··· Data for this exercise

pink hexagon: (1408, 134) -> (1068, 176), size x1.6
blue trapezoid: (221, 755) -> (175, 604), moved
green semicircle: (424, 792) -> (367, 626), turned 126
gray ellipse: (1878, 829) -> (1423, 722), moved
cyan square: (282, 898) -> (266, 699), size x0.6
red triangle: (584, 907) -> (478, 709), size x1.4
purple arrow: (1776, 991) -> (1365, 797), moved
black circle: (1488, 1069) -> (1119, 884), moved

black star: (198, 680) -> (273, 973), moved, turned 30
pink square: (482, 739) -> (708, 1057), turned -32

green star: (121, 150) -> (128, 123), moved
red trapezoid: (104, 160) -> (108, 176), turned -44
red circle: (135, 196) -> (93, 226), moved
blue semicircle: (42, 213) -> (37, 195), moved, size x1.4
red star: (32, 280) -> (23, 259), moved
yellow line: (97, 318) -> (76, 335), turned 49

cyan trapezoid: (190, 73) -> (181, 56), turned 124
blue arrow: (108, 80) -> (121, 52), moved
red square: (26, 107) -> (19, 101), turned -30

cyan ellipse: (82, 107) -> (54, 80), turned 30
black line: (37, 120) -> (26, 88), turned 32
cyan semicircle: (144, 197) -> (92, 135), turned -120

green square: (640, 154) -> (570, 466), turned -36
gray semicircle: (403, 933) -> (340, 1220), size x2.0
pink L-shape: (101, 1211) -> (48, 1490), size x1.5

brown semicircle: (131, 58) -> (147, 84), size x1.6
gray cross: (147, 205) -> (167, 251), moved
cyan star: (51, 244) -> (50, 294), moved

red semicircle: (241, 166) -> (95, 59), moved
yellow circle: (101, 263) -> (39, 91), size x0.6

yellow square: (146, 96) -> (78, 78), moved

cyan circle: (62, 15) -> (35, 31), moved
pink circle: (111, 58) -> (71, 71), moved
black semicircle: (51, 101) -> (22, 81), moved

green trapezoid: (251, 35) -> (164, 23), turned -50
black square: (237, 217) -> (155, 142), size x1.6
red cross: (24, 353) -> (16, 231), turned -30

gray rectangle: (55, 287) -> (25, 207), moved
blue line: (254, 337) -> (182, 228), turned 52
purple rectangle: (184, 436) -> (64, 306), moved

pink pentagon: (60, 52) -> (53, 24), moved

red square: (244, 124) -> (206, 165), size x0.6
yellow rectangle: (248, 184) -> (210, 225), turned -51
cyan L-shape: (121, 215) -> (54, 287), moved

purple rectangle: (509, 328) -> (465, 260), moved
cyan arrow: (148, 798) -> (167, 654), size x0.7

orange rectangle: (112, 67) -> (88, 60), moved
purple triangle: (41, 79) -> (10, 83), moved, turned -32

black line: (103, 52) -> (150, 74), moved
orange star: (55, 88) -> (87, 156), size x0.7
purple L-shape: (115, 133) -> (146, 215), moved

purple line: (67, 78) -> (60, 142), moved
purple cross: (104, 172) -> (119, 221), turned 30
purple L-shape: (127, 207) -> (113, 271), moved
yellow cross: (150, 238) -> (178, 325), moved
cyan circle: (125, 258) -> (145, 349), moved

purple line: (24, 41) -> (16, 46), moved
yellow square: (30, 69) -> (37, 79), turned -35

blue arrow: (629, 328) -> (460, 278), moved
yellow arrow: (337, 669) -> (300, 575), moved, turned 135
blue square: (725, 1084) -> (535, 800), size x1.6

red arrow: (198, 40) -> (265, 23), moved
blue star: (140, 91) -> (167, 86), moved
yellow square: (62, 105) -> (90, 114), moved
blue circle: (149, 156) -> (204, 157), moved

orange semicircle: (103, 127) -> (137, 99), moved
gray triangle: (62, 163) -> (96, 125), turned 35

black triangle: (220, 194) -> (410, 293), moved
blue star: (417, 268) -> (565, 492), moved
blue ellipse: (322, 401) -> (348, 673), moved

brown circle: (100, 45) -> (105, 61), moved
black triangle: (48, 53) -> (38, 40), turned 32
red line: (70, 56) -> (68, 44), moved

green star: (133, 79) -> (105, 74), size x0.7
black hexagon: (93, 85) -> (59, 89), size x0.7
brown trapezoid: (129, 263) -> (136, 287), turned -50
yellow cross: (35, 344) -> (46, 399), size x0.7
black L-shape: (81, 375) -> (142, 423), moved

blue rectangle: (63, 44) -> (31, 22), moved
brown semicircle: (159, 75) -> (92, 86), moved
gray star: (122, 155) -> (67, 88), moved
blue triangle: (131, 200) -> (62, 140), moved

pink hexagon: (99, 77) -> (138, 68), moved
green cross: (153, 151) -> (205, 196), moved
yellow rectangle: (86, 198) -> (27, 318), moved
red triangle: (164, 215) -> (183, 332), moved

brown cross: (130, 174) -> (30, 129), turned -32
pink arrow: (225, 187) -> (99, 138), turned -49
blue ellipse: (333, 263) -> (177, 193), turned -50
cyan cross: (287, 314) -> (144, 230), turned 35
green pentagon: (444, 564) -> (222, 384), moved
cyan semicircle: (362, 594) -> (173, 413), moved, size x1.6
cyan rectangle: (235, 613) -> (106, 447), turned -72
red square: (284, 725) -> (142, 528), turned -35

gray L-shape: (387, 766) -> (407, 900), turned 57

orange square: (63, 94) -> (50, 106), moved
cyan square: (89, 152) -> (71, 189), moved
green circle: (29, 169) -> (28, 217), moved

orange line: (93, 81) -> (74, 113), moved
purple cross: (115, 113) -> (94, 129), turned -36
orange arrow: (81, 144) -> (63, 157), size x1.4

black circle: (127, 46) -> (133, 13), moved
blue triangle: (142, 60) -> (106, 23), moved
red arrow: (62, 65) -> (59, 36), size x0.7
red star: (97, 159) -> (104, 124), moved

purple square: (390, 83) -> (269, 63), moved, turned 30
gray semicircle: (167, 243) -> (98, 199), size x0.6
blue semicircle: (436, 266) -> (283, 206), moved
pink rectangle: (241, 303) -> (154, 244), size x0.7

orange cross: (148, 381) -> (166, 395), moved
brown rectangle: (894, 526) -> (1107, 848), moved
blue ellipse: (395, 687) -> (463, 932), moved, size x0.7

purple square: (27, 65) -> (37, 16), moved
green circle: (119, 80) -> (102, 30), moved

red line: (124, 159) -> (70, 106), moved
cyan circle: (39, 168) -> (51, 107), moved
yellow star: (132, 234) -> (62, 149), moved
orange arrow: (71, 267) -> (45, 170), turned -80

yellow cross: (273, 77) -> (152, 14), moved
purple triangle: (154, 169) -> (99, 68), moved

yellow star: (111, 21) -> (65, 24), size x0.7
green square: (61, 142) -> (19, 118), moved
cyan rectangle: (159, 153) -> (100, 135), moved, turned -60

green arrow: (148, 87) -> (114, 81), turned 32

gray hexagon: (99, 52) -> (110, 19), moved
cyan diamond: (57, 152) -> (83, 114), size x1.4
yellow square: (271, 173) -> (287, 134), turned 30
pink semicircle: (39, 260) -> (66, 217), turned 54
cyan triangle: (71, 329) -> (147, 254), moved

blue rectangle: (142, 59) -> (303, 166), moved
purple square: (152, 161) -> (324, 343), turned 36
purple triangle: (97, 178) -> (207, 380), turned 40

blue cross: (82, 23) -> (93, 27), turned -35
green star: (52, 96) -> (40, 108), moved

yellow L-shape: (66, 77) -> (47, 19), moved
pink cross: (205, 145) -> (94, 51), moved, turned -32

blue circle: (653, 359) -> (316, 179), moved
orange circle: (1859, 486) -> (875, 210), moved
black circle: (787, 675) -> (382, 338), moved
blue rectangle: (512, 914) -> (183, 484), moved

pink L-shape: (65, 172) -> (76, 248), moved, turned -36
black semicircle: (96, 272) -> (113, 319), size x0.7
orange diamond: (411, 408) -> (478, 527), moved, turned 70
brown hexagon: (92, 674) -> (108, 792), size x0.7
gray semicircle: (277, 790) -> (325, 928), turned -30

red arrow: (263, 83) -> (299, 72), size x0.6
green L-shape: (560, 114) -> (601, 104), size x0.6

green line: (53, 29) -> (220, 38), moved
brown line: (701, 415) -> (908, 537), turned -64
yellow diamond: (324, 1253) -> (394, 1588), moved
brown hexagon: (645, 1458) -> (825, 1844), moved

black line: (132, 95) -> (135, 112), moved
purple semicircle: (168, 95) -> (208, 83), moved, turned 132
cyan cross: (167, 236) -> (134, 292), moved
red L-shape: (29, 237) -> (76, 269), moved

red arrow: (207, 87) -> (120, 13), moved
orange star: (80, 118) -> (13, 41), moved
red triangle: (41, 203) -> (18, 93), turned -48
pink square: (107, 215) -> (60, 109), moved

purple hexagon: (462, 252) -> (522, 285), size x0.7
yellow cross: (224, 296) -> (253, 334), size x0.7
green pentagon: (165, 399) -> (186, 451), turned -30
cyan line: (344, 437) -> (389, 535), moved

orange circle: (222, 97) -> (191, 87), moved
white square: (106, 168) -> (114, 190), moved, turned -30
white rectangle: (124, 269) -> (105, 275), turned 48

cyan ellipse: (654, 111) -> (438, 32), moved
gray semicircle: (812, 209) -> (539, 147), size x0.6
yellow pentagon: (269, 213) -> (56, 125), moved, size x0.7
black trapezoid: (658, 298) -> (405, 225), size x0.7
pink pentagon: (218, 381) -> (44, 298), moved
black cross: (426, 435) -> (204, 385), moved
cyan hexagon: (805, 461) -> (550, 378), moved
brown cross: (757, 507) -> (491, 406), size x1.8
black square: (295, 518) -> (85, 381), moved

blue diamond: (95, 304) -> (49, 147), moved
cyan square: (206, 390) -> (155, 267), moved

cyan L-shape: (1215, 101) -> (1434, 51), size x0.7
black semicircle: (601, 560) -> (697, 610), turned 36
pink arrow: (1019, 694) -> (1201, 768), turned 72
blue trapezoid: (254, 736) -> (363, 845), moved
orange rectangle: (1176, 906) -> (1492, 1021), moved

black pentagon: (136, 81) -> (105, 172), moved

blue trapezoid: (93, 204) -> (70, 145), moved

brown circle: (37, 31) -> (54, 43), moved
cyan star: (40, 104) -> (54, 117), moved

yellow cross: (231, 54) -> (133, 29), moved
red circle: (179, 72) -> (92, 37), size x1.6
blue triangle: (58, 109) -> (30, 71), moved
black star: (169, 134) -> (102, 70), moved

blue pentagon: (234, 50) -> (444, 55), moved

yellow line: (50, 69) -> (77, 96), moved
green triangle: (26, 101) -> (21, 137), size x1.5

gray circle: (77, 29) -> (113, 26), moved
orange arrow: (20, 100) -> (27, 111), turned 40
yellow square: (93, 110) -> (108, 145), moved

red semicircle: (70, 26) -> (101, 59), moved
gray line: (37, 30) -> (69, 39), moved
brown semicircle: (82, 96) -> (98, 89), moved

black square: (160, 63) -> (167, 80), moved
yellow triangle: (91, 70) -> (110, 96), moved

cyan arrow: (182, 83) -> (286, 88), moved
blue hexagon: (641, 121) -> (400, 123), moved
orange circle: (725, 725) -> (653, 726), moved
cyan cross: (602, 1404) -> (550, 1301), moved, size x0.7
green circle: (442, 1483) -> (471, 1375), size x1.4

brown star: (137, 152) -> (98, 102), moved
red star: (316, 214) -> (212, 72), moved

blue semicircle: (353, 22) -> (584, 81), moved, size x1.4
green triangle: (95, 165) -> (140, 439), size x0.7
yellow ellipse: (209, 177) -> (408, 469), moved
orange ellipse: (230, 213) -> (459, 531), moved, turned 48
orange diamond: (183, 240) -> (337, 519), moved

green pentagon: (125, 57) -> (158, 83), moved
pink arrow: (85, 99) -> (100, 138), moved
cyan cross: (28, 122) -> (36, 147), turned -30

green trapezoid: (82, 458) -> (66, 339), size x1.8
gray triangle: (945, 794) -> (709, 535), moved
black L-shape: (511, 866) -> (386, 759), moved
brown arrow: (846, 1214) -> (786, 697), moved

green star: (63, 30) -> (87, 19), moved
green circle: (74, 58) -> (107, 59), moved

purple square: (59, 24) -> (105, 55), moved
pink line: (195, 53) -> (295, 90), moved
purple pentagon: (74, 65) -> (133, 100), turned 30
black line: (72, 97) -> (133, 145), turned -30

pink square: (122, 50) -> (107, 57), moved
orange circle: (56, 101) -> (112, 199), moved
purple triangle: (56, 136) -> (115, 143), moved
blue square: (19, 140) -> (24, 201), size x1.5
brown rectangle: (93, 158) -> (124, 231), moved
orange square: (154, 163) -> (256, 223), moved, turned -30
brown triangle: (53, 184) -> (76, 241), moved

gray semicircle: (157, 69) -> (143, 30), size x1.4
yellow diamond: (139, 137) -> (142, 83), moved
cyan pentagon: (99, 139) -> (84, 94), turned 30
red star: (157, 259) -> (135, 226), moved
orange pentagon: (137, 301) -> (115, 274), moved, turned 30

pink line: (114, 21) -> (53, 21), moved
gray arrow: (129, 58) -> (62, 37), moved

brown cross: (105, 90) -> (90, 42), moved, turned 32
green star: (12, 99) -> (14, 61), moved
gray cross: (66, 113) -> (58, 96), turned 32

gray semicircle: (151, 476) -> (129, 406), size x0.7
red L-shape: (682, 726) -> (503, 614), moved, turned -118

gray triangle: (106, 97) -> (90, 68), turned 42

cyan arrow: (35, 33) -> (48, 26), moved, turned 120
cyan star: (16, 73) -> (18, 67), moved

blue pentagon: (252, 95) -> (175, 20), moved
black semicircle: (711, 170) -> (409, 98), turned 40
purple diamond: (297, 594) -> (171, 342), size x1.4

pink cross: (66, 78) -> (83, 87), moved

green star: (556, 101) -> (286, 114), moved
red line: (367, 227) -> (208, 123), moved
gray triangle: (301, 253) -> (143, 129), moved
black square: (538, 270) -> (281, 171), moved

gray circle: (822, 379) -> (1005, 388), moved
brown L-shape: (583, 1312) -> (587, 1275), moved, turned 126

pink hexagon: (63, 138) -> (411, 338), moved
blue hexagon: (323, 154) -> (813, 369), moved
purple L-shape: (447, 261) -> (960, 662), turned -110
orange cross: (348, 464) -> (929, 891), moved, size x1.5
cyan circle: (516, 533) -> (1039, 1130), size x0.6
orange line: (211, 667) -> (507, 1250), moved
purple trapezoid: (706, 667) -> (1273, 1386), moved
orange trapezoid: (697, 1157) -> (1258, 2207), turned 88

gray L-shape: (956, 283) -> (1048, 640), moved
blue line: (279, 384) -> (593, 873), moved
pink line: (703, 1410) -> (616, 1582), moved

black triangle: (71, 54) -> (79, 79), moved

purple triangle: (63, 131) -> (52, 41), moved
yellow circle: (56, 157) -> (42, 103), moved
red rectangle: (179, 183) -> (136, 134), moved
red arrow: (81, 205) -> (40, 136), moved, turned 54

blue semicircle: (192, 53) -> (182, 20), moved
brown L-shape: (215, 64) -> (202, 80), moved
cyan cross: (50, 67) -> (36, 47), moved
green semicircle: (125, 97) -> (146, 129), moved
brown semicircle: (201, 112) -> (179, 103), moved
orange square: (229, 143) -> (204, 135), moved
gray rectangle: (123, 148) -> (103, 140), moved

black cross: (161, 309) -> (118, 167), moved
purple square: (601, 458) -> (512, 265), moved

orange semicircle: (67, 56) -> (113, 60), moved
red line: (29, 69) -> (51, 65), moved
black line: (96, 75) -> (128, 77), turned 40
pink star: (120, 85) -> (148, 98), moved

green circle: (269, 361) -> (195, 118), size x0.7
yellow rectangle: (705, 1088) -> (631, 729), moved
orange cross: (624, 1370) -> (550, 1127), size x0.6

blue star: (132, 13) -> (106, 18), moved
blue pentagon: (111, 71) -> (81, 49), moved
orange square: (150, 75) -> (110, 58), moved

······

- What you need to do: From the first line of the listing above through the line that contains "cyan ellipse: (82, 107)", retype every line exactly, and write nothing else.

- Exercise response:
pink hexagon: (1408, 134) -> (1068, 176), size x1.6
blue trapezoid: (221, 755) -> (175, 604), moved
green semicircle: (424, 792) -> (367, 626), turned 126
gray ellipse: (1878, 829) -> (1423, 722), moved
cyan square: (282, 898) -> (266, 699), size x0.6
red triangle: (584, 907) -> (478, 709), size x1.4
purple arrow: (1776, 991) -> (1365, 797), moved
black circle: (1488, 1069) -> (1119, 884), moved

black star: (198, 680) -> (273, 973), moved, turned 30
pink square: (482, 739) -> (708, 1057), turned -32

green star: (121, 150) -> (128, 123), moved
red trapezoid: (104, 160) -> (108, 176), turned -44
red circle: (135, 196) -> (93, 226), moved
blue semicircle: (42, 213) -> (37, 195), moved, size x1.4
red star: (32, 280) -> (23, 259), moved
yellow line: (97, 318) -> (76, 335), turned 49

cyan trapezoid: (190, 73) -> (181, 56), turned 124
blue arrow: (108, 80) -> (121, 52), moved
red square: (26, 107) -> (19, 101), turned -30

cyan ellipse: (82, 107) -> (54, 80), turned 30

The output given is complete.